Task prompt:
In the entries below, find the line with "turquoise bucket: 1 -> 2" and the line with "orange scissors: 9 -> 10". Return those two lines and all lines between them, exactly.

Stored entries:
________________________

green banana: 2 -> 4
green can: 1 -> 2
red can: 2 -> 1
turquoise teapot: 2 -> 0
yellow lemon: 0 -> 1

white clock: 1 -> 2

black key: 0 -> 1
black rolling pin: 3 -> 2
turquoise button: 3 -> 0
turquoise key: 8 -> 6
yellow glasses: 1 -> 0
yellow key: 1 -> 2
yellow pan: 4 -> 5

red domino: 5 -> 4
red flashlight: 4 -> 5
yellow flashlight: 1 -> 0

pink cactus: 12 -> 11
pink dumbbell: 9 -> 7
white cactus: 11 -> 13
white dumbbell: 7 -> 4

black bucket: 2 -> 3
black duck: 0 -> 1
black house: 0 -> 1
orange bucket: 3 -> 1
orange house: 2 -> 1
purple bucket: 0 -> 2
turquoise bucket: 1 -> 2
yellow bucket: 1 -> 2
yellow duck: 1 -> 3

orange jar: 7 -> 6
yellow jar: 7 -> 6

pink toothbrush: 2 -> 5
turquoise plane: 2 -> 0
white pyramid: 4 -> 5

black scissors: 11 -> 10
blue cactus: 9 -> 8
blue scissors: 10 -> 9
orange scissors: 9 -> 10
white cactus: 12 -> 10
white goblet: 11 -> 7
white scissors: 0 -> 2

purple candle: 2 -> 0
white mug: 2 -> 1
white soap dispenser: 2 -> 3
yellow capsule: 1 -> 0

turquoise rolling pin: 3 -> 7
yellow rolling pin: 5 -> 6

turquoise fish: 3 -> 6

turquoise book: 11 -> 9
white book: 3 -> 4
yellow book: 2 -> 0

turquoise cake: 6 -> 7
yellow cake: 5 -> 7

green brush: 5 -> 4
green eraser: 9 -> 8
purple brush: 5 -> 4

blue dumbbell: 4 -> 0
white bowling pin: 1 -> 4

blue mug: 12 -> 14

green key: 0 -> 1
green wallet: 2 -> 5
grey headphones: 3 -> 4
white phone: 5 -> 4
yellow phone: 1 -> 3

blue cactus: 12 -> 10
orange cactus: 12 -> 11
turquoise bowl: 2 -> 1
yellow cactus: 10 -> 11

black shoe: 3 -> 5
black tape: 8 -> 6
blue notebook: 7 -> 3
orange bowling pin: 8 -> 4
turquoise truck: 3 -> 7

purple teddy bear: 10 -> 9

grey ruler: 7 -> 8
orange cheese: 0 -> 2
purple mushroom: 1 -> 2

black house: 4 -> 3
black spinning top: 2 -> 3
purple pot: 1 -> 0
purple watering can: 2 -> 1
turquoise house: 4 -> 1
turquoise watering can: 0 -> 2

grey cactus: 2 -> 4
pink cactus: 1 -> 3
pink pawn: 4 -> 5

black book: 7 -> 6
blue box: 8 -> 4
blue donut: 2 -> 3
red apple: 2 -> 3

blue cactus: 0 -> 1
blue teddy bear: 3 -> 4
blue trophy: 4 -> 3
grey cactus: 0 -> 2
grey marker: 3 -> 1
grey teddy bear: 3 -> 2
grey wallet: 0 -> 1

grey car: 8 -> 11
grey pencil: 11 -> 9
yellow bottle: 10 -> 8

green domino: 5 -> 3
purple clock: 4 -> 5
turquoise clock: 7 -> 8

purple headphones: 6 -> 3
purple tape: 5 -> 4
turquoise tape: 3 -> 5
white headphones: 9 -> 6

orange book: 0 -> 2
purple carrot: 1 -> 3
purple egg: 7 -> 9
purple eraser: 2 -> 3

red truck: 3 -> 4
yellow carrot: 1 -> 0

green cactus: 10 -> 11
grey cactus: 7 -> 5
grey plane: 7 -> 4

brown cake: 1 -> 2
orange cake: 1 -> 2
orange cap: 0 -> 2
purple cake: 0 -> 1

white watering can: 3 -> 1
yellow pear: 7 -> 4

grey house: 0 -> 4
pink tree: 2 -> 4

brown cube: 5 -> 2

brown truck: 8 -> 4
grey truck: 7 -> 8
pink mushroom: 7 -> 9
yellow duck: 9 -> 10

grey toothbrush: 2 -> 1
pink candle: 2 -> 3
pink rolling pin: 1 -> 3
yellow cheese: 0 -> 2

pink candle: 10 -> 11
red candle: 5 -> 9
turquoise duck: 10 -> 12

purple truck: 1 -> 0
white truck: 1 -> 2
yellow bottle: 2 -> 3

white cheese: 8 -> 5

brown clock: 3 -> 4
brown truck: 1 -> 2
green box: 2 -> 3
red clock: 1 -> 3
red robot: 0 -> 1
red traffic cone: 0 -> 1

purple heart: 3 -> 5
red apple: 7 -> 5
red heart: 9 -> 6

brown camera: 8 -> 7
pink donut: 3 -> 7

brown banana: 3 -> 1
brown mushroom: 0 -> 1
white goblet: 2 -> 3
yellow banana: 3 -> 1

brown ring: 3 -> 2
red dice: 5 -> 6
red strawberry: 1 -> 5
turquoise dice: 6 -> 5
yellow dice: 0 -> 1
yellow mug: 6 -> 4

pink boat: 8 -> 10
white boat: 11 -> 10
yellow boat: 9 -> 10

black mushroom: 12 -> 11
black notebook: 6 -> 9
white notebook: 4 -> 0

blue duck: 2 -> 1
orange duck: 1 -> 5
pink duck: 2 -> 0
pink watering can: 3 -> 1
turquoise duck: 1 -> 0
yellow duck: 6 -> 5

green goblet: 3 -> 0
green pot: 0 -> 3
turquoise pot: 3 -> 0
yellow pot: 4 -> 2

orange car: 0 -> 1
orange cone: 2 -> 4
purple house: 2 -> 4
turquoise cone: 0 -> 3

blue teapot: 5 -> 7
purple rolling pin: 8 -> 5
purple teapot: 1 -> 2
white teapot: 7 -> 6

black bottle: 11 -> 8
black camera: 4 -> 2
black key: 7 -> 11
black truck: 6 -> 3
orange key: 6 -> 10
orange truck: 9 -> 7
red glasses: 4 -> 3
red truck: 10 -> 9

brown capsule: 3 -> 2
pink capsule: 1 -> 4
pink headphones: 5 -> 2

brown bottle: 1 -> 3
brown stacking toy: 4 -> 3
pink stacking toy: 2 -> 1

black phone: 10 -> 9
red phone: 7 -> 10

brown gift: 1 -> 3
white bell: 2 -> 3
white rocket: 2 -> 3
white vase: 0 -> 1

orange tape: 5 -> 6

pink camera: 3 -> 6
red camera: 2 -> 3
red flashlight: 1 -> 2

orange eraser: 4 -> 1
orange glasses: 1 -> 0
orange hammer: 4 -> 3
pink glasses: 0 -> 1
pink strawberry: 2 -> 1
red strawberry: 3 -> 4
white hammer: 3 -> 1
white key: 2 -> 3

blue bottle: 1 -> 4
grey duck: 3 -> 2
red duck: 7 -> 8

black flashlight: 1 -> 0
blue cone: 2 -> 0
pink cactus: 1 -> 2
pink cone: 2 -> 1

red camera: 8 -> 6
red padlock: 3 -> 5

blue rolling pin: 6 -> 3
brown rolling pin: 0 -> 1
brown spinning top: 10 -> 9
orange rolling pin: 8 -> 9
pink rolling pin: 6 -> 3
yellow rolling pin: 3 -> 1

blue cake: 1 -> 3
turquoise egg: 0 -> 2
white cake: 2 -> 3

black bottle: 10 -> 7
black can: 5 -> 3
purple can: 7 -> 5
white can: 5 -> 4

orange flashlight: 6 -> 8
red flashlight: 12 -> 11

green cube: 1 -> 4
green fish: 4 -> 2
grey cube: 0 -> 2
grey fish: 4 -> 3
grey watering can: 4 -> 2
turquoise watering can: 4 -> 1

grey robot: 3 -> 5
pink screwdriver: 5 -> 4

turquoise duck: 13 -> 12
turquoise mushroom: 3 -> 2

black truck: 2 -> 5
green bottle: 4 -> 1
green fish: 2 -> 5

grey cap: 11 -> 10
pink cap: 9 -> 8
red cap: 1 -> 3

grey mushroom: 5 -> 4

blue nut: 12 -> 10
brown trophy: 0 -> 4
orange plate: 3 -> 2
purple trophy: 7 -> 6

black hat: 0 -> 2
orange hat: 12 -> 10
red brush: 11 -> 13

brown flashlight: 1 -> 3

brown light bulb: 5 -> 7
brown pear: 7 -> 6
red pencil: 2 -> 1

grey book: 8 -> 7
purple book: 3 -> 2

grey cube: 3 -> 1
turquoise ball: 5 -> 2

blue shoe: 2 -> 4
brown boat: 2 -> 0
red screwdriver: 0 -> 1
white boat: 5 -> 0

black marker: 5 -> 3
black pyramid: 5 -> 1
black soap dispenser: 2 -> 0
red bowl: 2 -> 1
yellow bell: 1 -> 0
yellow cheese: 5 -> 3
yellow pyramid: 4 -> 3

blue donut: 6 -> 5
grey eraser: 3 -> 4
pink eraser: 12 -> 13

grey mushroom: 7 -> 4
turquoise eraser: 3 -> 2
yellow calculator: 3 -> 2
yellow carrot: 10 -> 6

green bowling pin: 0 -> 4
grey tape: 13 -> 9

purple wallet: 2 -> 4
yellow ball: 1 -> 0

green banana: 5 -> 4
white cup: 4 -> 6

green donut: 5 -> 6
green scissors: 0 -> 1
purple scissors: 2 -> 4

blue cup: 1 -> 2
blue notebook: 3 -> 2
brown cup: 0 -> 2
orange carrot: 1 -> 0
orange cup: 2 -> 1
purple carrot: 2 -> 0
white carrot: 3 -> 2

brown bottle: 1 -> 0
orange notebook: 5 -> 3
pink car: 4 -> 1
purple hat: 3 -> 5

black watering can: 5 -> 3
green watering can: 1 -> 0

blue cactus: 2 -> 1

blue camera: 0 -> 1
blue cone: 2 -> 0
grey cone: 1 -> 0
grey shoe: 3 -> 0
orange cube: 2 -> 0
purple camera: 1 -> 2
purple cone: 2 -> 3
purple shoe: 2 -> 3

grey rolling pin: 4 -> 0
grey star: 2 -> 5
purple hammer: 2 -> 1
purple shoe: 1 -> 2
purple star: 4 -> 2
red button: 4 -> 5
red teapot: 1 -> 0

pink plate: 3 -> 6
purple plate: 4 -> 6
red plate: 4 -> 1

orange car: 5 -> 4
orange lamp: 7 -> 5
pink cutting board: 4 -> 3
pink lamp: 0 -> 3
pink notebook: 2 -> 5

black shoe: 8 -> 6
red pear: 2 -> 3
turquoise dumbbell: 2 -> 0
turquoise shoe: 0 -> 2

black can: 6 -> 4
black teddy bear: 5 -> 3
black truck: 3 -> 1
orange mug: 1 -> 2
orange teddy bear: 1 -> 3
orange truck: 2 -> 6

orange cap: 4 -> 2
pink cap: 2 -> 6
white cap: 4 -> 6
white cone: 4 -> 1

________________________

Result for this task:
turquoise bucket: 1 -> 2
yellow bucket: 1 -> 2
yellow duck: 1 -> 3

orange jar: 7 -> 6
yellow jar: 7 -> 6

pink toothbrush: 2 -> 5
turquoise plane: 2 -> 0
white pyramid: 4 -> 5

black scissors: 11 -> 10
blue cactus: 9 -> 8
blue scissors: 10 -> 9
orange scissors: 9 -> 10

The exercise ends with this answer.